→ **Problem details**: Your reply should hold every record exactly as given, with no pictures in it.

=======

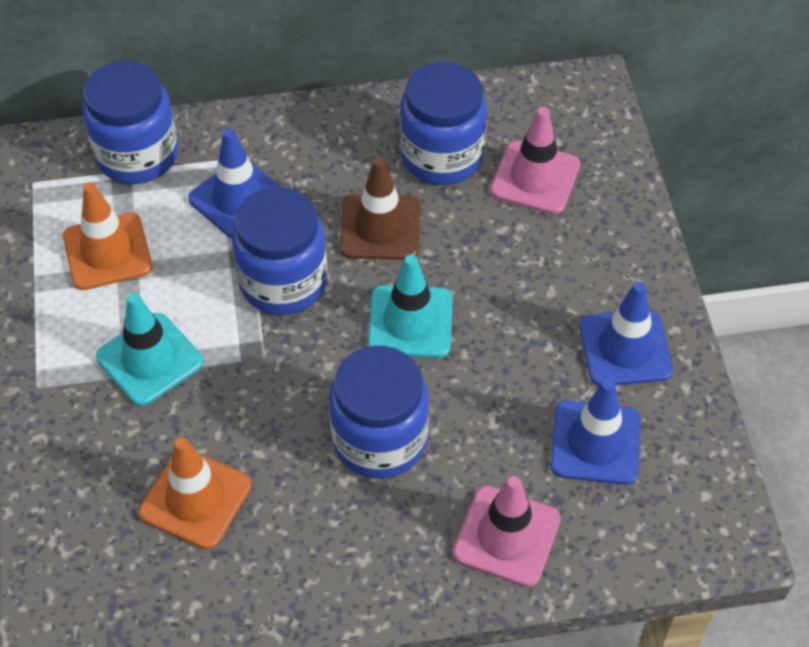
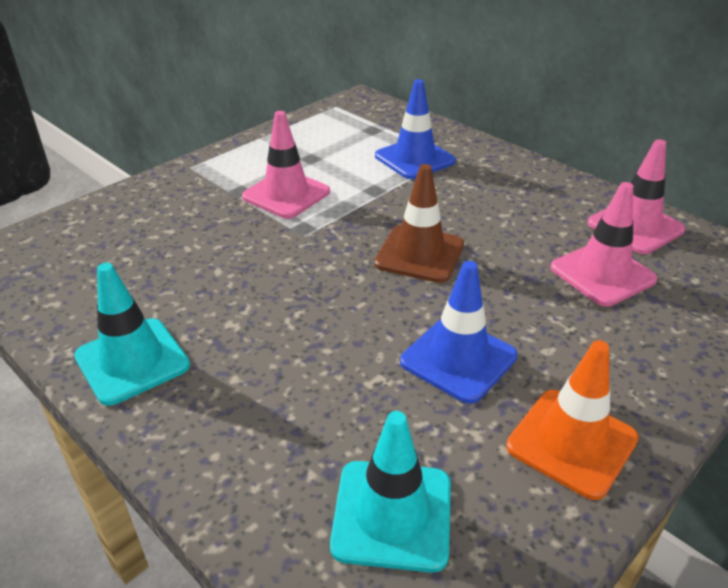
blue jar: 4 -> 0
blue traffic cone: 3 -> 2
orange traffic cone: 2 -> 1
pink traffic cone: 2 -> 3

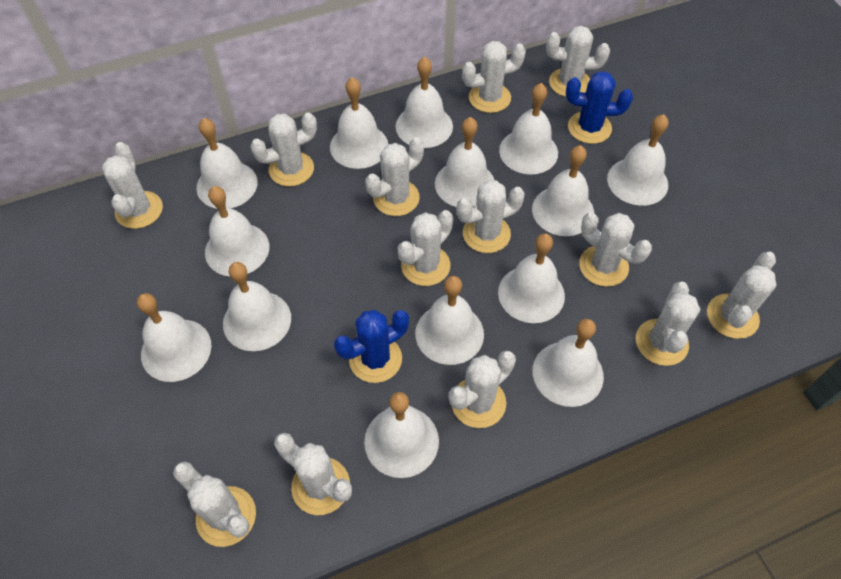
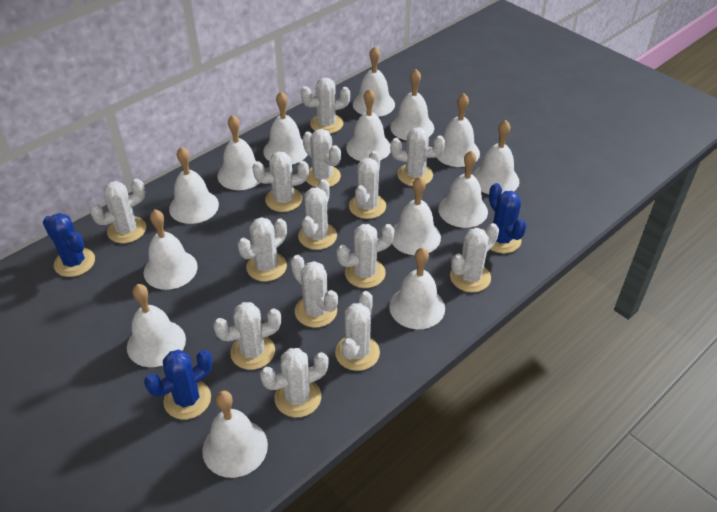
blue cactus: 2 -> 3
white cactus: 13 -> 14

=======

→ **Finished task**:
blue jar: 4 -> 0
blue traffic cone: 3 -> 2
orange traffic cone: 2 -> 1
pink traffic cone: 2 -> 3

blue cactus: 2 -> 3
white cactus: 13 -> 14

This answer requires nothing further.